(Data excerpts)
★ ★ ★

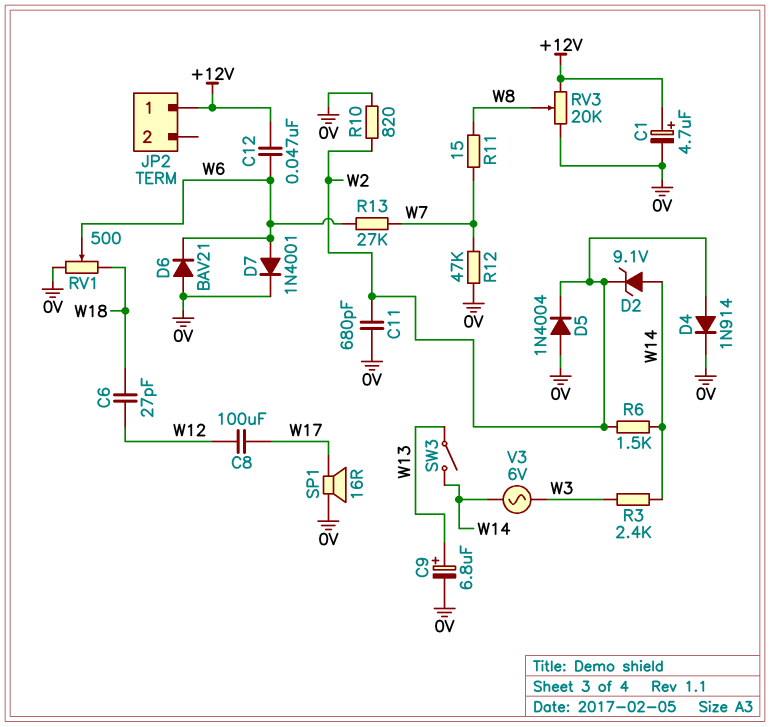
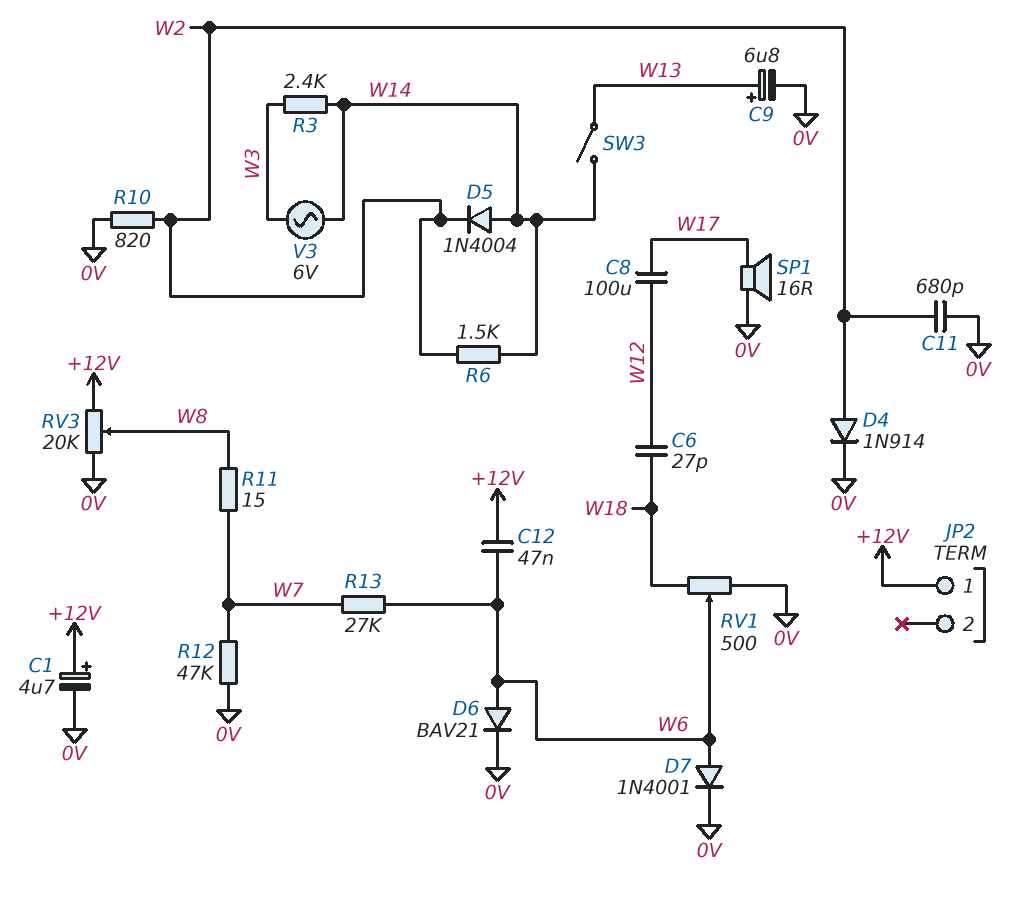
D2: zener 9.1V (A W14, K W2) -> none
D5: diode 1N4004 (A 0V, K W2) -> diode 1N4004 (A W14, K W2)
D6: diode BAV21 (A 0V, K W6) -> diode BAV21 (A W6, K 0V)

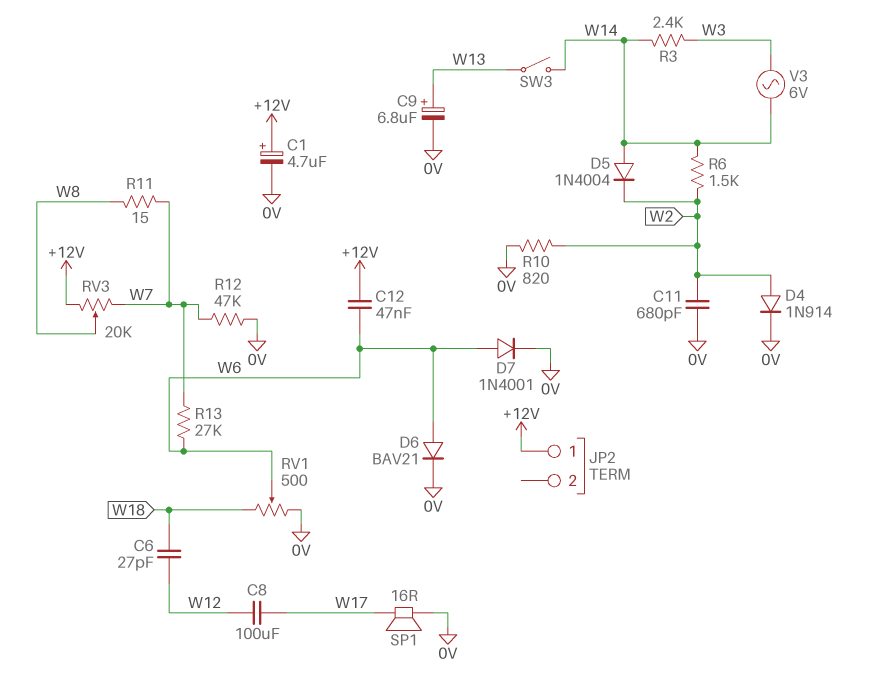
RV3: 20k (+12V, 0V, wiper W8) -> 20k (+12V, W7, wiper W8)

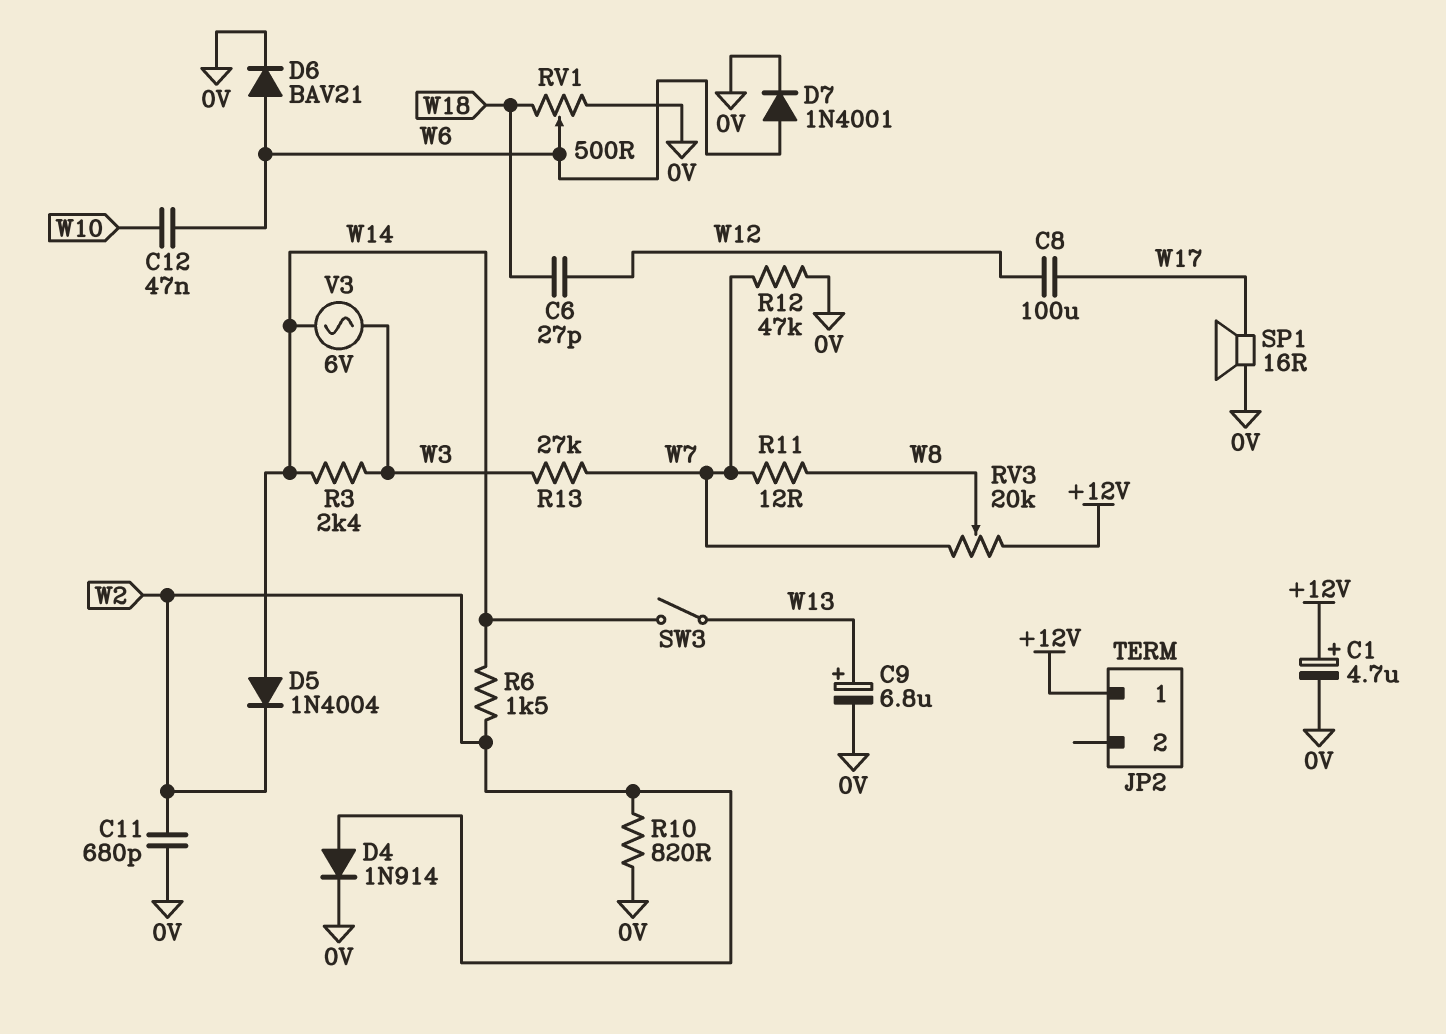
C12: 47nF (+12V, W6) -> 47nF (W6, W10)
R11: 15 (W7, W8) -> 12 (W7, W8)
R13: 27k (W6, W7) -> 27k (W3, W7)

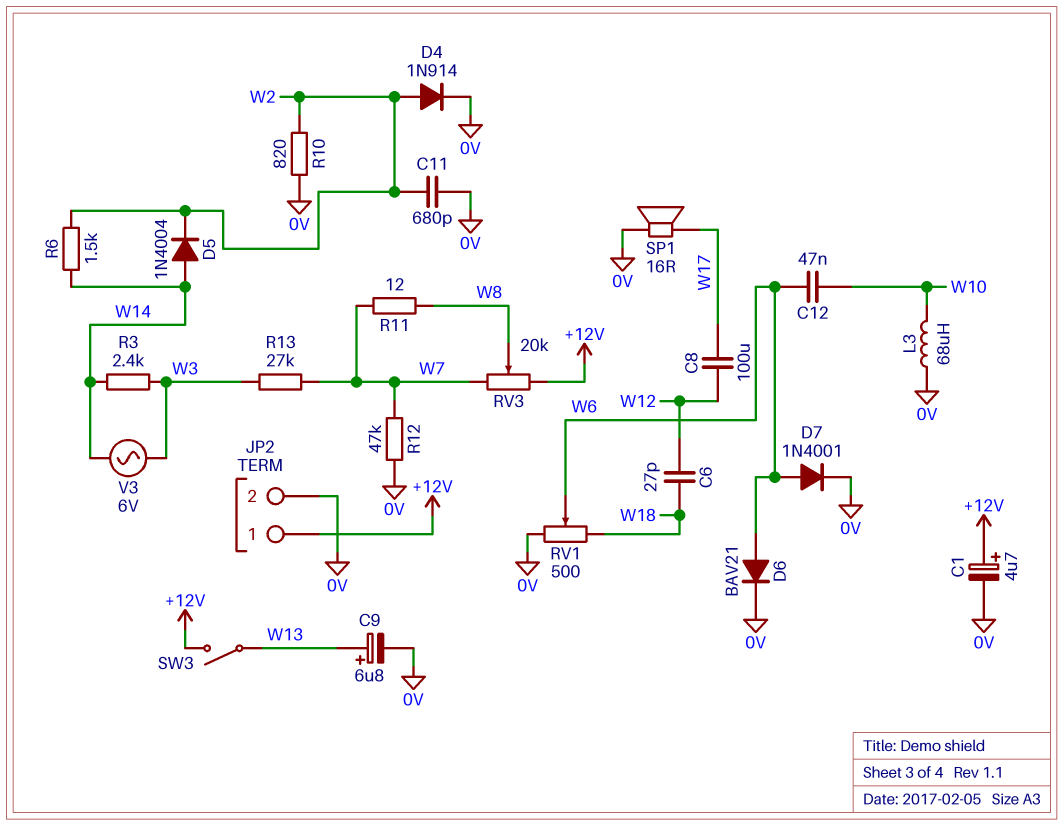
JP2 pin 2: none -> 0V
L3: none -> 68uH (0V, W10)
SW3: switch (W13, W14) -> switch (+12V, W13)

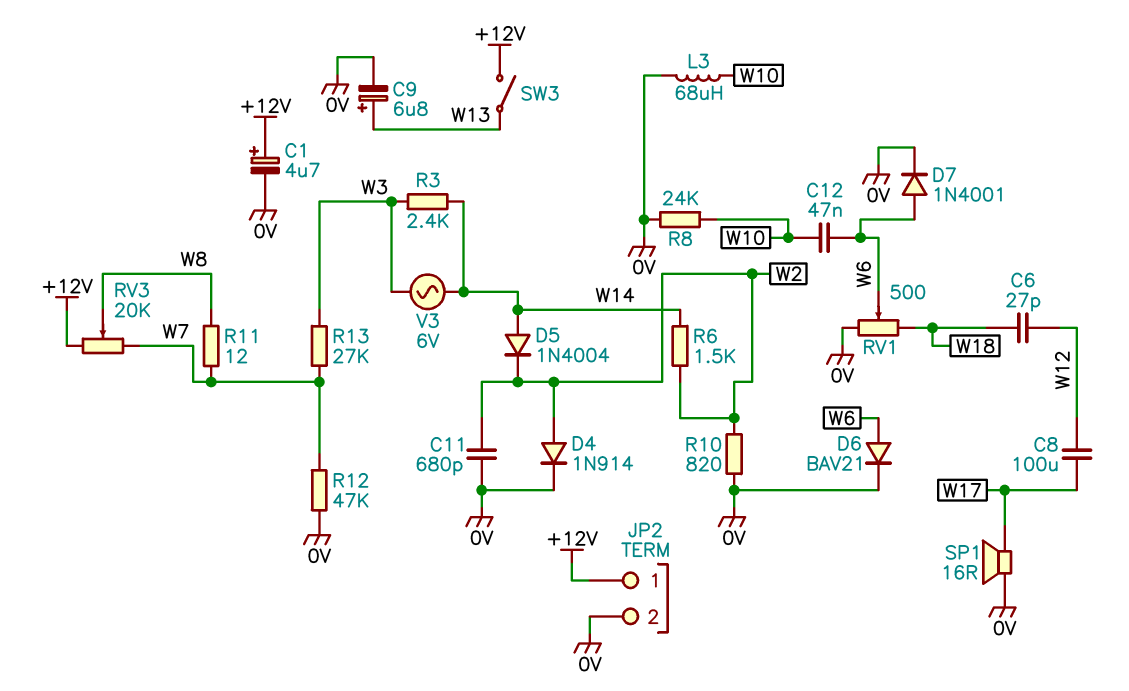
R8: none -> 24k (0V, W10)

★ ★ ★

Exercise instructions | In your copy, include no pictures, but set down every record exactly.

Task answer |
D2: zener 9.1V (A W14, K W2) -> none
D5: diode 1N4004 (A 0V, K W2) -> diode 1N4004 (A W14, K W2)
D6: diode BAV21 (A 0V, K W6) -> diode BAV21 (A W6, K 0V)

RV3: 20k (+12V, 0V, wiper W8) -> 20k (+12V, W7, wiper W8)

C12: 47nF (+12V, W6) -> 47nF (W6, W10)
R11: 15 (W7, W8) -> 12 (W7, W8)
R13: 27k (W6, W7) -> 27k (W3, W7)

JP2 pin 2: none -> 0V
L3: none -> 68uH (0V, W10)
SW3: switch (W13, W14) -> switch (+12V, W13)

R8: none -> 24k (0V, W10)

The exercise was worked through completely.